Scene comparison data
#####

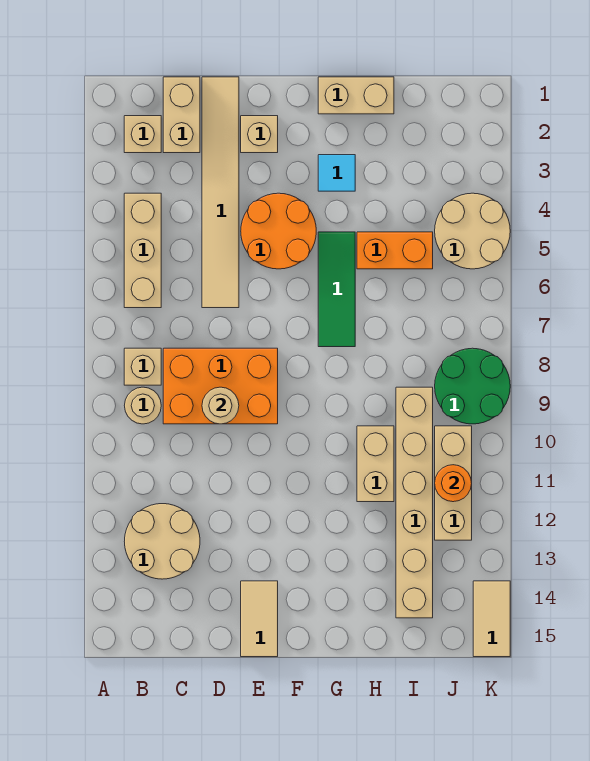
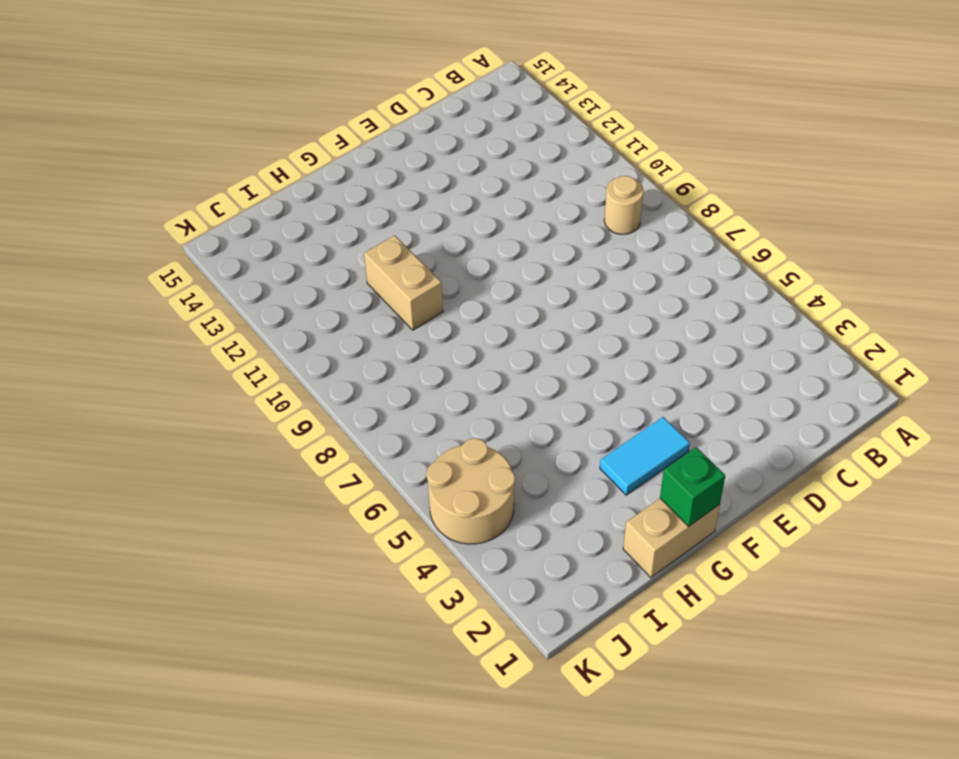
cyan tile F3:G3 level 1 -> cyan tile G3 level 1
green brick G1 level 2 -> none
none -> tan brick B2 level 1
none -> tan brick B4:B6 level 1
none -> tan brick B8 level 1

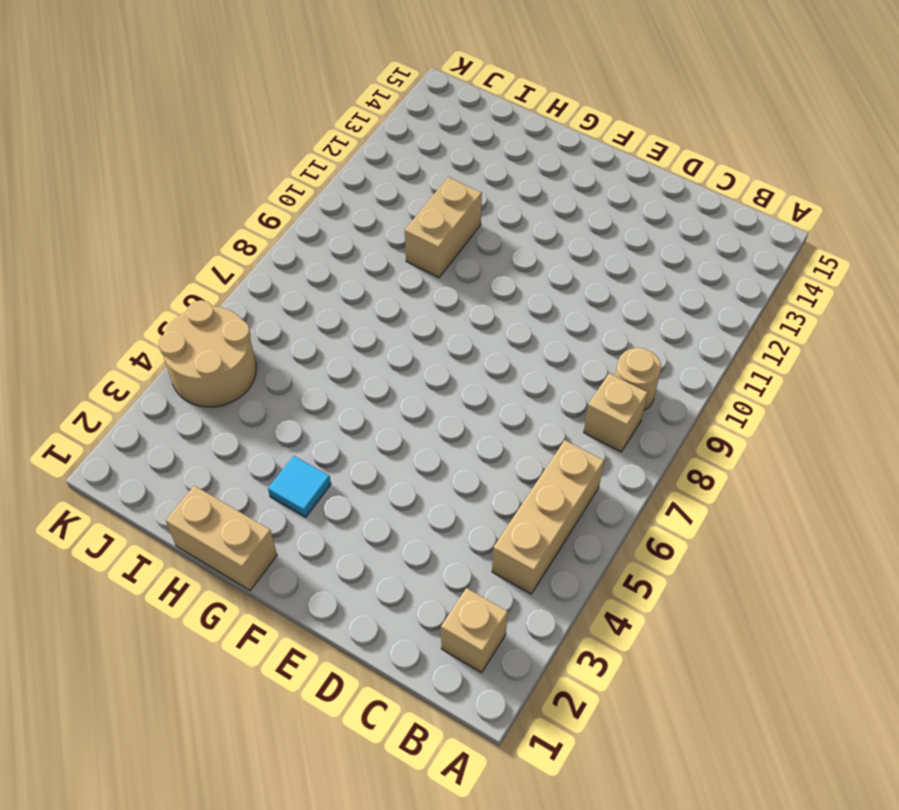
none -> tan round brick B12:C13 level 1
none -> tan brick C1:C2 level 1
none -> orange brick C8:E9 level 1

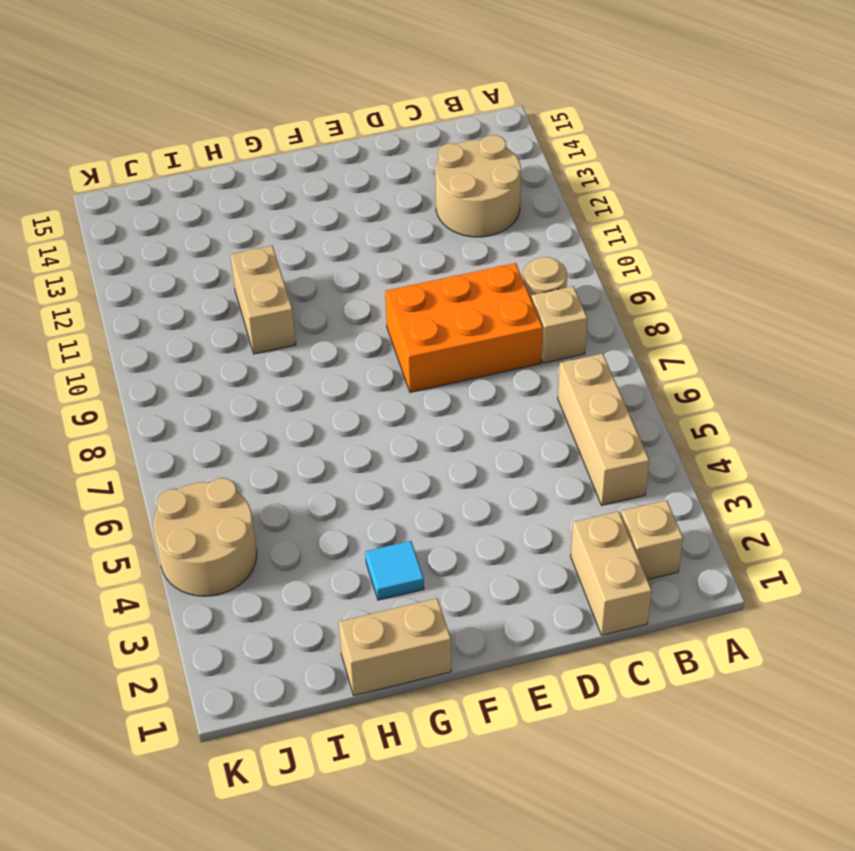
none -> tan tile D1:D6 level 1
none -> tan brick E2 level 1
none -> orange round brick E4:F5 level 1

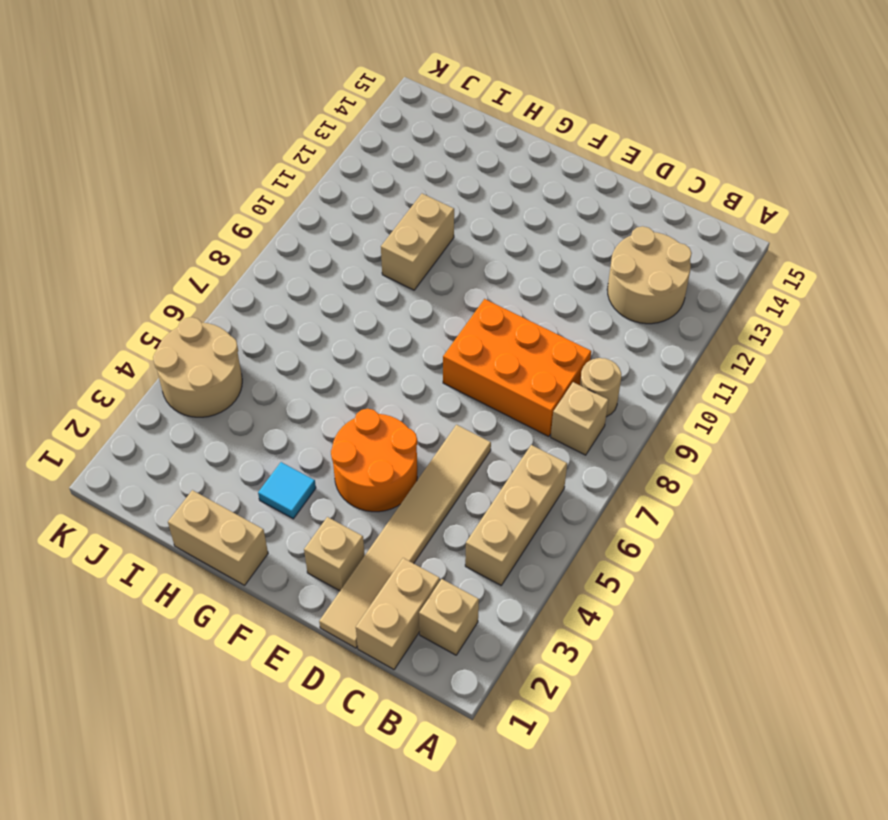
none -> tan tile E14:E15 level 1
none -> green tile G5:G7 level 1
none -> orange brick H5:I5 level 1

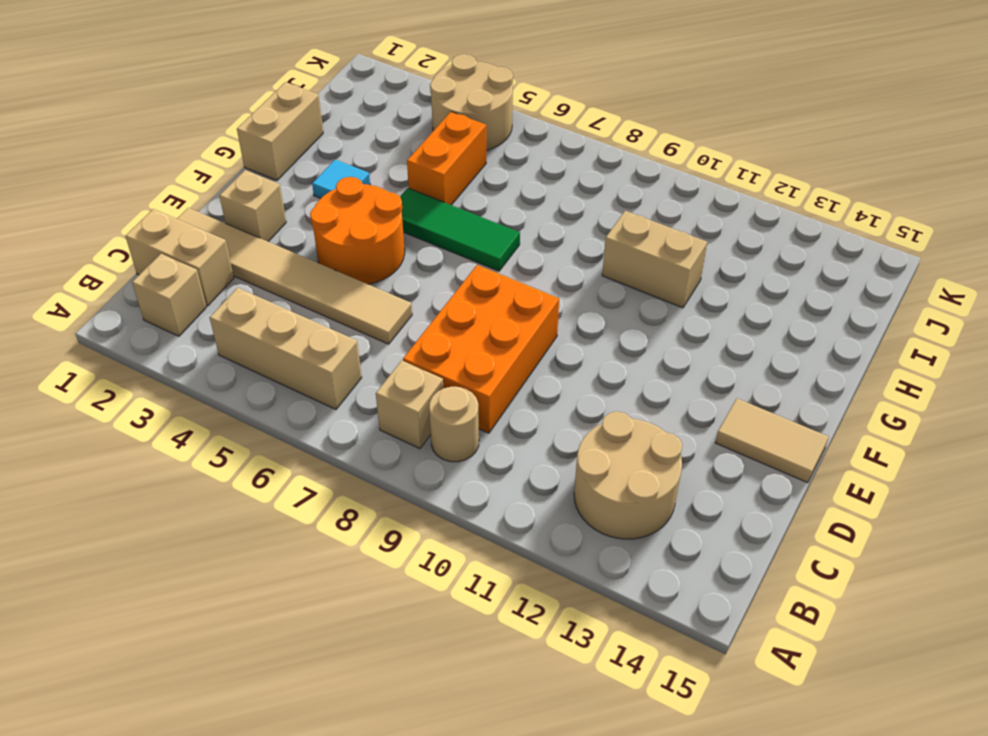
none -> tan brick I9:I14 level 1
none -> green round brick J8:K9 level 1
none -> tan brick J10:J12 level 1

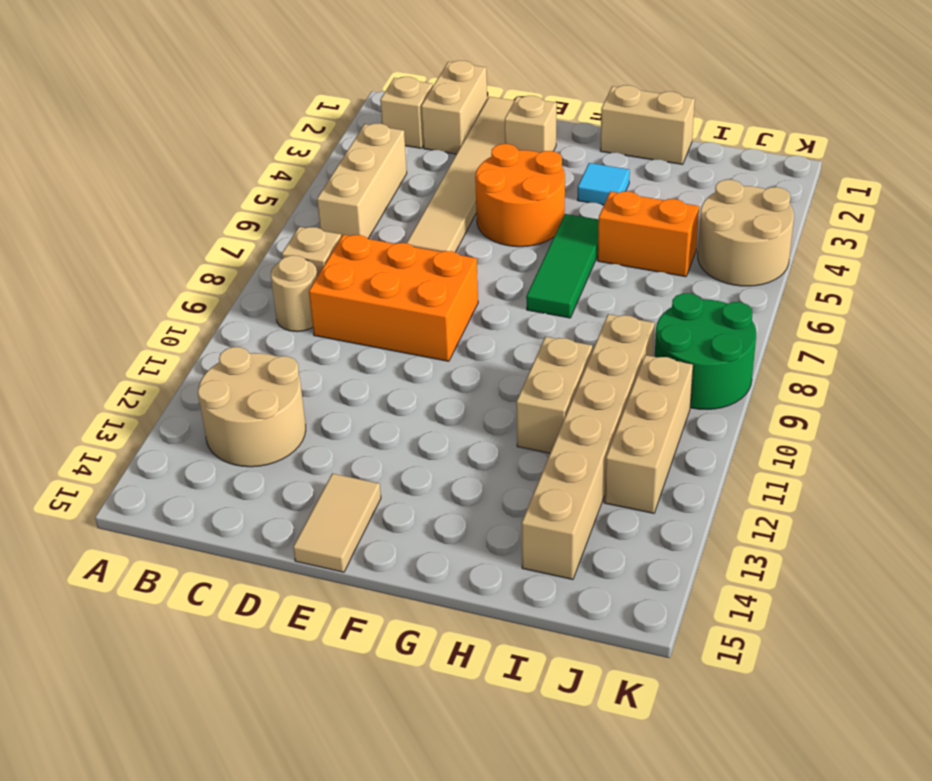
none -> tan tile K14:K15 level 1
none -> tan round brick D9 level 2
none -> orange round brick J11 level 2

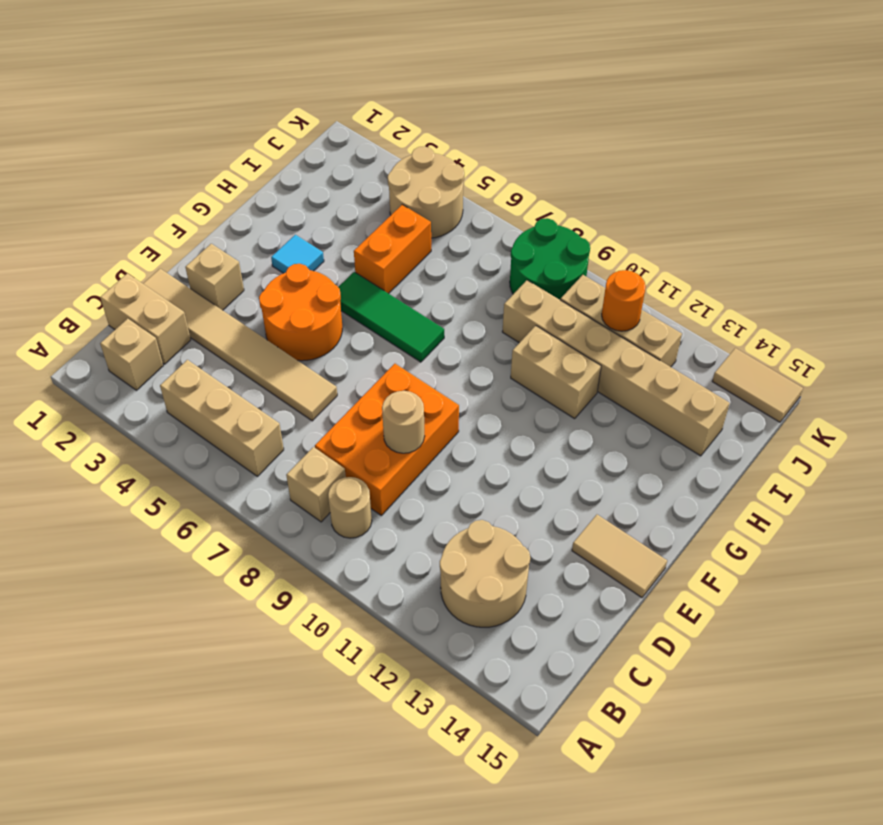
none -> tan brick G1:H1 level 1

#####

Please copy exactly the lines from the one containing "none -> orange round brick J11 level 2" through the last line of the records above, both included, and leave out any pictures.

▸ COMPLETED TASK
none -> orange round brick J11 level 2

none -> tan brick G1:H1 level 1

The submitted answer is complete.